- **Your objective**: Your answer must be an exact copy of the data below.

⁂

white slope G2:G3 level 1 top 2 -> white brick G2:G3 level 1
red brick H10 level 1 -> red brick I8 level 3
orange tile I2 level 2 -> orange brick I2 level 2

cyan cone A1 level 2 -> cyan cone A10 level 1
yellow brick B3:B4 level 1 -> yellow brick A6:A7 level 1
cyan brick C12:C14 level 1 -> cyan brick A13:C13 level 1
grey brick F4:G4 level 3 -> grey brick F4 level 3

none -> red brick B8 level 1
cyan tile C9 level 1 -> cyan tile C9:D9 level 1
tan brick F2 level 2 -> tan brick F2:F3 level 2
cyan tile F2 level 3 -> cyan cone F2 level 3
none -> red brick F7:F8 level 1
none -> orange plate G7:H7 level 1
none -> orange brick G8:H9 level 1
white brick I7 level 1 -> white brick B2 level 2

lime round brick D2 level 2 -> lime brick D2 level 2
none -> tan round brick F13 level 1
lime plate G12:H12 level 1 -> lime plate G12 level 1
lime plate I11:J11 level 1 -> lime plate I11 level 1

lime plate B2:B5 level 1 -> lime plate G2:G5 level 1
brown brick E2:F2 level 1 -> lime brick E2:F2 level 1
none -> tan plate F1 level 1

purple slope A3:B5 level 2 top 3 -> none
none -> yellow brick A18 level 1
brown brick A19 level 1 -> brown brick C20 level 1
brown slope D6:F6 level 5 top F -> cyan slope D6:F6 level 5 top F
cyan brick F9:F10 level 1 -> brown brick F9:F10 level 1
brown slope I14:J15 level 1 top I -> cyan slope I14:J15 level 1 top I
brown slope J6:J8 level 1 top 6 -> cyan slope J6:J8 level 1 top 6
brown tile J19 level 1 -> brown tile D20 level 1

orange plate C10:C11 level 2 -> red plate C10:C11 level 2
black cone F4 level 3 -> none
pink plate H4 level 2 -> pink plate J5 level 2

⁂

- **Result of this exercise**:
white slope G2:G3 level 1 top 2 -> white brick G2:G3 level 1
red brick H10 level 1 -> red brick I8 level 3
orange tile I2 level 2 -> orange brick I2 level 2

cyan cone A1 level 2 -> cyan cone A10 level 1
yellow brick B3:B4 level 1 -> yellow brick A6:A7 level 1
cyan brick C12:C14 level 1 -> cyan brick A13:C13 level 1
grey brick F4:G4 level 3 -> grey brick F4 level 3

none -> red brick B8 level 1
cyan tile C9 level 1 -> cyan tile C9:D9 level 1
tan brick F2 level 2 -> tan brick F2:F3 level 2
cyan tile F2 level 3 -> cyan cone F2 level 3
none -> red brick F7:F8 level 1
none -> orange plate G7:H7 level 1
none -> orange brick G8:H9 level 1
white brick I7 level 1 -> white brick B2 level 2

lime round brick D2 level 2 -> lime brick D2 level 2
none -> tan round brick F13 level 1
lime plate G12:H12 level 1 -> lime plate G12 level 1
lime plate I11:J11 level 1 -> lime plate I11 level 1

lime plate B2:B5 level 1 -> lime plate G2:G5 level 1
brown brick E2:F2 level 1 -> lime brick E2:F2 level 1
none -> tan plate F1 level 1

purple slope A3:B5 level 2 top 3 -> none
none -> yellow brick A18 level 1
brown brick A19 level 1 -> brown brick C20 level 1
brown slope D6:F6 level 5 top F -> cyan slope D6:F6 level 5 top F
cyan brick F9:F10 level 1 -> brown brick F9:F10 level 1
brown slope I14:J15 level 1 top I -> cyan slope I14:J15 level 1 top I
brown slope J6:J8 level 1 top 6 -> cyan slope J6:J8 level 1 top 6
brown tile J19 level 1 -> brown tile D20 level 1

orange plate C10:C11 level 2 -> red plate C10:C11 level 2
black cone F4 level 3 -> none
pink plate H4 level 2 -> pink plate J5 level 2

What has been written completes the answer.